# Problem statement:
Please filter the entries for the word "orange" and copy every line that has it.

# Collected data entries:
__________________________________________________

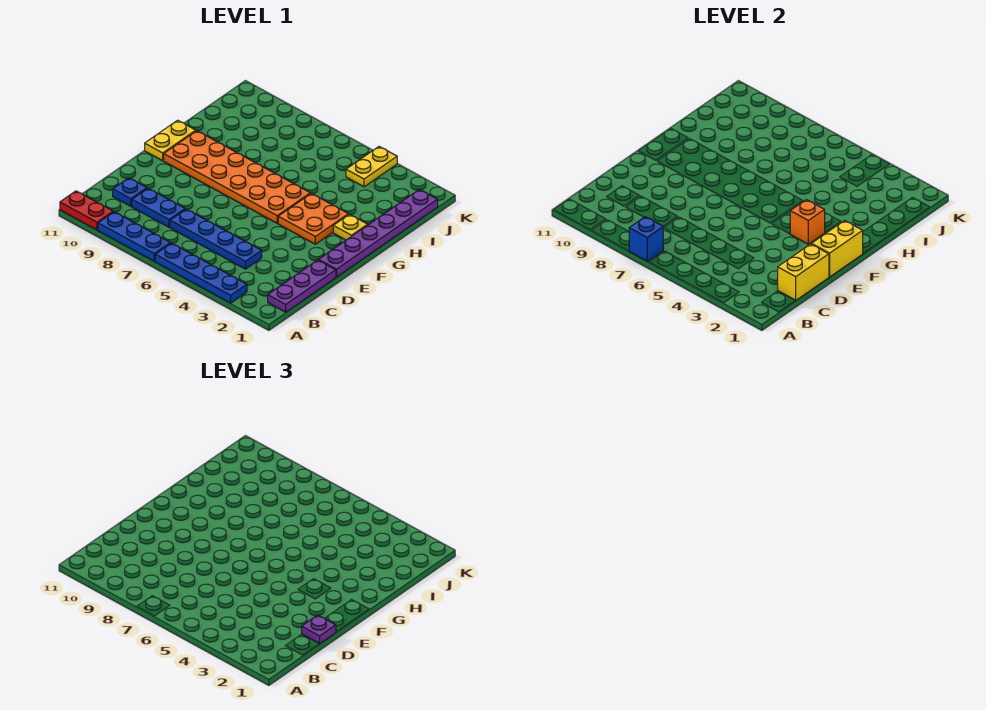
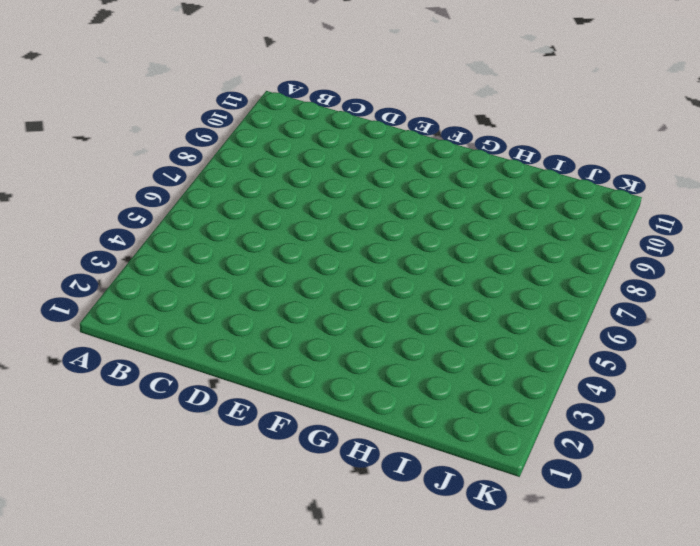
none -> blue plate A3:A6 level 1
none -> blue plate A7:A9 level 1
none -> red plate A10:A11 level 1

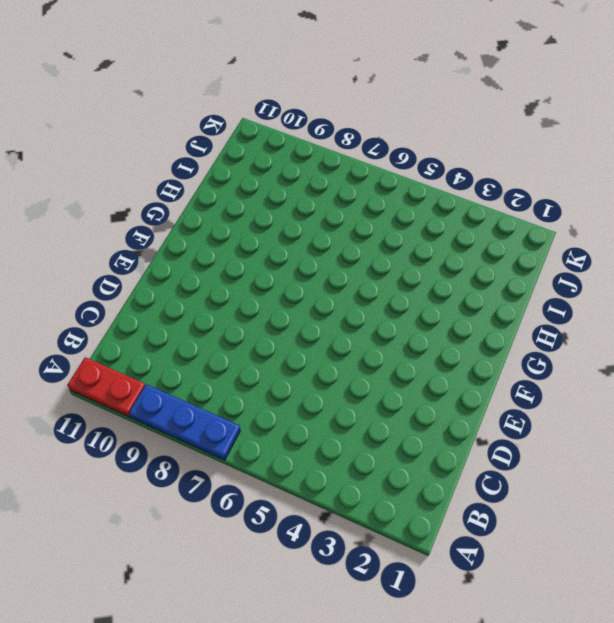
none -> blue plate A3:A6 level 1
none -> purple plate B1:D1 level 1
none -> blue plate C4:C7 level 1

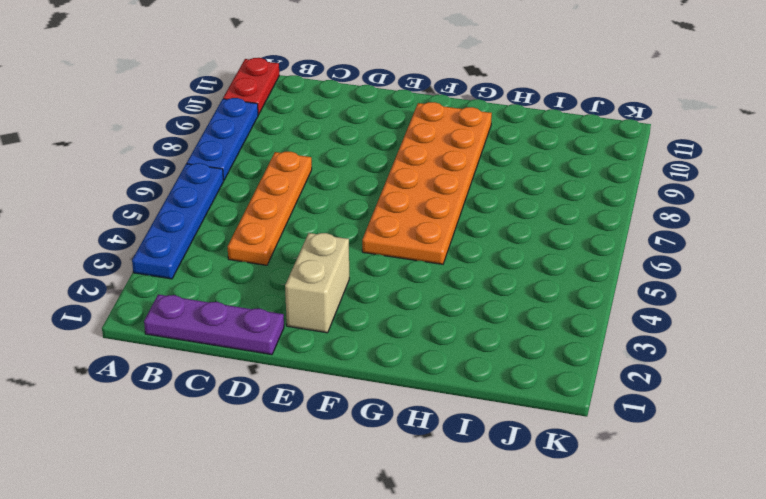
orange plate C4:C7 level 1 -> blue plate C4:C7 level 1
tan brick E2:E3 level 1 -> none
none -> blue plate C8:C9 level 1
none -> blue plate C10 level 1
none -> purple plate E1:J1 level 1

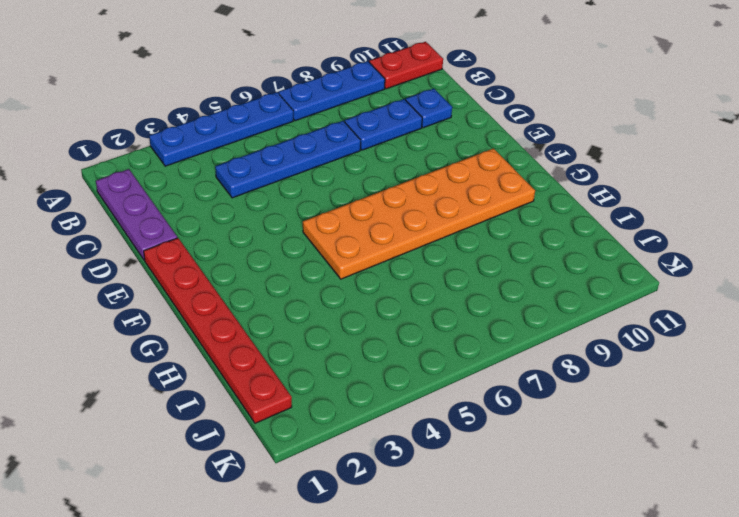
red plate E1:J1 level 1 -> purple plate E1:J1 level 1
none -> orange plate F3:G4 level 1
none -> yellow plate F11:G11 level 1
none -> yellow plate G2 level 1

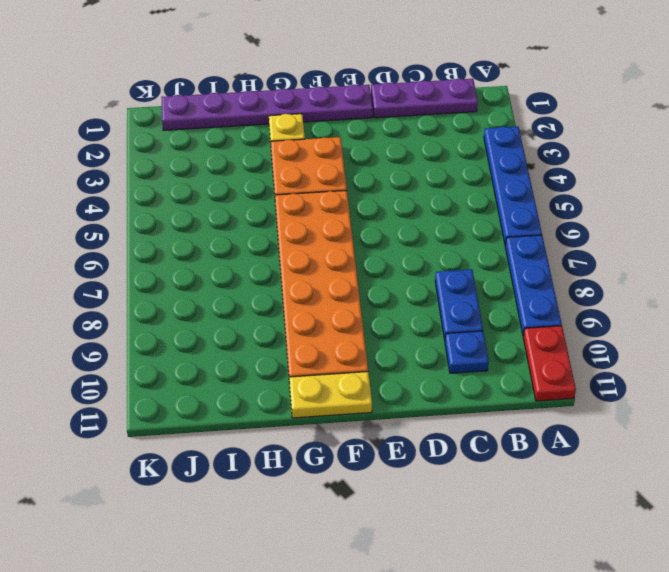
none -> blue plate C4:C7 level 1
none -> yellow plate J4:K4 level 1
none -> blue brick A7 level 2

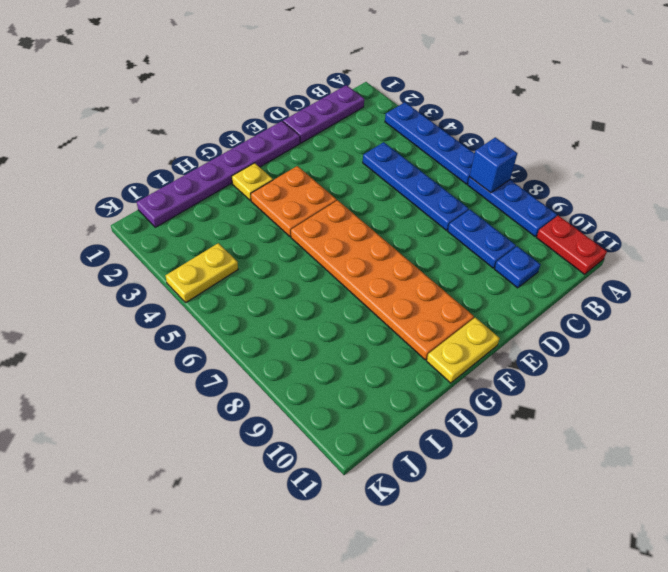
none -> yellow brick C1:D1 level 2
none -> yellow brick E1:F1 level 2
none -> orange brick F3 level 2

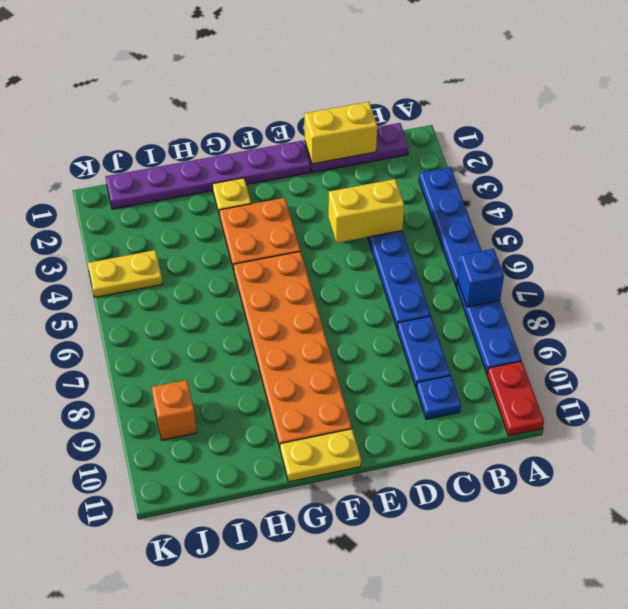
yellow brick C4:D4 level 2 -> yellow brick E1:F1 level 2
orange brick J9 level 1 -> orange brick F3 level 2
none -> purple plate D1 level 3

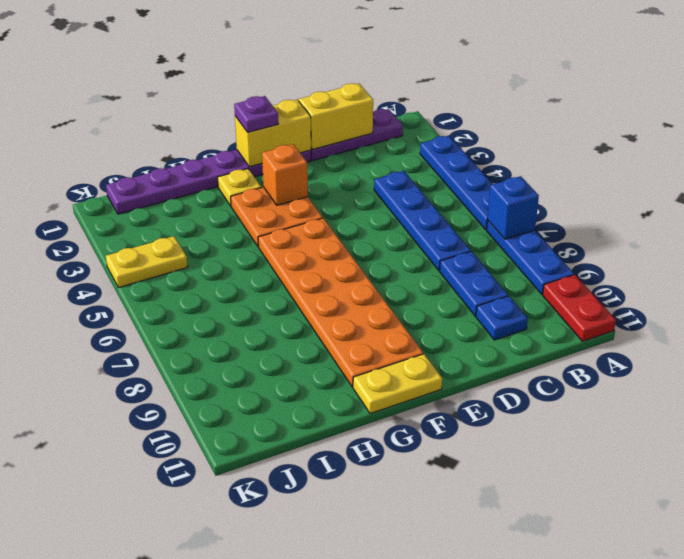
purple plate F1 level 3 -> purple plate D1 level 3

__________________________________________________

# Exercise result:
orange plate C4:C7 level 1 -> blue plate C4:C7 level 1
none -> orange plate F3:G4 level 1
none -> orange brick F3 level 2
orange brick J9 level 1 -> orange brick F3 level 2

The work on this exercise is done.